> ABOUT THIS TASK
In the reply, include exactly the lines of the entries below from the first to the line with "brown rectangle: (112, 136)", that line included.

> EXTRACTED ENTRIES
※
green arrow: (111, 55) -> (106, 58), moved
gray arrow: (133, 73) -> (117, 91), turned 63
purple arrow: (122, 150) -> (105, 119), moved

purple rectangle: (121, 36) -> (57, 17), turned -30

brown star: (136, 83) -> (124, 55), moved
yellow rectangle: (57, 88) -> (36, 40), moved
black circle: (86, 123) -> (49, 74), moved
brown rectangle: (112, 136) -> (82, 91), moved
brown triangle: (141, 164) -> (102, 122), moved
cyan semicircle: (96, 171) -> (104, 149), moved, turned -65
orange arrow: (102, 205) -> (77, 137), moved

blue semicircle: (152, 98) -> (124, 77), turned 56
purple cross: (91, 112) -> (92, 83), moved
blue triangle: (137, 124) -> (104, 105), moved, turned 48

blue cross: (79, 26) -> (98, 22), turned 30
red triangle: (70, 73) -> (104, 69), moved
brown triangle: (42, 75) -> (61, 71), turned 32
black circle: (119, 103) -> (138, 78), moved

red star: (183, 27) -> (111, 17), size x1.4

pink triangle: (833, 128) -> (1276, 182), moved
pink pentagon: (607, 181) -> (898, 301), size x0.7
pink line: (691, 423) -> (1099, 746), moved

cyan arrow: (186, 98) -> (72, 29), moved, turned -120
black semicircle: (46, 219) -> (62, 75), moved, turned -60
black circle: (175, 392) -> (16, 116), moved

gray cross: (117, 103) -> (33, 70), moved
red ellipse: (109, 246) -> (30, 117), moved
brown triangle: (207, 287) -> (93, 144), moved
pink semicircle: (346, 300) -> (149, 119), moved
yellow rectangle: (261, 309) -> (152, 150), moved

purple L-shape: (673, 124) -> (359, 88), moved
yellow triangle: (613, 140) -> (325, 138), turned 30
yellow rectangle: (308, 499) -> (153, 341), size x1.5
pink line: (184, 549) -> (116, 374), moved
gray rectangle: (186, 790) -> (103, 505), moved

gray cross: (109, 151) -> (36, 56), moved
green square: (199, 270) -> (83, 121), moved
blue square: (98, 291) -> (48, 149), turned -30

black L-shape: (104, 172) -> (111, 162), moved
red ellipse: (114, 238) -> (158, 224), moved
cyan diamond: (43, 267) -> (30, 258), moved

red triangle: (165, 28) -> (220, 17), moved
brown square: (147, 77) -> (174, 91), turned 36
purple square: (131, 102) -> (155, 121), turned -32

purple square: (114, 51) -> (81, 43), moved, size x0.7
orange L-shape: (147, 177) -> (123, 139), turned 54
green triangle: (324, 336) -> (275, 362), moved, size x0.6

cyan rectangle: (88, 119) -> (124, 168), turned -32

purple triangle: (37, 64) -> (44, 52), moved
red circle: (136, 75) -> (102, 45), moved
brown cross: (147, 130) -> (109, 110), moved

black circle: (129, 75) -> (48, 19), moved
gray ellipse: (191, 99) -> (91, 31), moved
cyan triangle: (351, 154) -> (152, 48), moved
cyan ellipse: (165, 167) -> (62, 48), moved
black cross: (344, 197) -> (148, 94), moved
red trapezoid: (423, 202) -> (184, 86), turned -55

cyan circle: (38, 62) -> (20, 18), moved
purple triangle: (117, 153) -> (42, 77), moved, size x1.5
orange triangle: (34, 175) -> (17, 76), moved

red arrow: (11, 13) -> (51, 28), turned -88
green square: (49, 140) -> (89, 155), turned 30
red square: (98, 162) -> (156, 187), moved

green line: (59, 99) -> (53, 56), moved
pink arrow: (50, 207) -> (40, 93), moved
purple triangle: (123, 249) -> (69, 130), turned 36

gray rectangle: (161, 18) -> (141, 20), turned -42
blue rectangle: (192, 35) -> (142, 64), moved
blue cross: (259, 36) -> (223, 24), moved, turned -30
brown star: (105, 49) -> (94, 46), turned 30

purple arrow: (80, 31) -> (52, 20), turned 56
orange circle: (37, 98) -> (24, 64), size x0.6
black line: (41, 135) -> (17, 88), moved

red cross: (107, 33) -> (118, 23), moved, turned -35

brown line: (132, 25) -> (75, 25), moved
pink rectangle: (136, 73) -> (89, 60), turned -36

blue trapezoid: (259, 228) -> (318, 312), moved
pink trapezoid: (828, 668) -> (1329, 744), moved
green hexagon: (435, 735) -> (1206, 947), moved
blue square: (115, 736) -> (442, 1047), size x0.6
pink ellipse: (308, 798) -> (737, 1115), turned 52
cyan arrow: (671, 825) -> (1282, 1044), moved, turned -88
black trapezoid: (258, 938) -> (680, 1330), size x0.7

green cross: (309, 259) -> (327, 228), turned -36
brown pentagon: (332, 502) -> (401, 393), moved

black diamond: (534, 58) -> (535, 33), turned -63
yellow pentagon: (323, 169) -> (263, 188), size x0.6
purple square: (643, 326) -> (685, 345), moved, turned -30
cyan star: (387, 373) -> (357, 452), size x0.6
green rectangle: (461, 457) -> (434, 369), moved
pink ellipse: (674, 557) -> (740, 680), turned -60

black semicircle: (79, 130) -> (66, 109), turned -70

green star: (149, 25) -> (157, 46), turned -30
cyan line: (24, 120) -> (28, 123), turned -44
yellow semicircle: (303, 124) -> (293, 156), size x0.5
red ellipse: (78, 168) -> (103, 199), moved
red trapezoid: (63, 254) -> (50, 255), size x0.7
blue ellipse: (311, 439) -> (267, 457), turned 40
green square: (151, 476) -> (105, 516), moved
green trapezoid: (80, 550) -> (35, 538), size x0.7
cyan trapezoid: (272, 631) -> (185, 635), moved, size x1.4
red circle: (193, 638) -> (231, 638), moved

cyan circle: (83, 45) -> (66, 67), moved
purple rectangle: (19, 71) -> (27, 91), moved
※
> TASK OUTPUT
green arrow: (111, 55) -> (106, 58), moved
gray arrow: (133, 73) -> (117, 91), turned 63
purple arrow: (122, 150) -> (105, 119), moved

purple rectangle: (121, 36) -> (57, 17), turned -30

brown star: (136, 83) -> (124, 55), moved
yellow rectangle: (57, 88) -> (36, 40), moved
black circle: (86, 123) -> (49, 74), moved
brown rectangle: (112, 136) -> (82, 91), moved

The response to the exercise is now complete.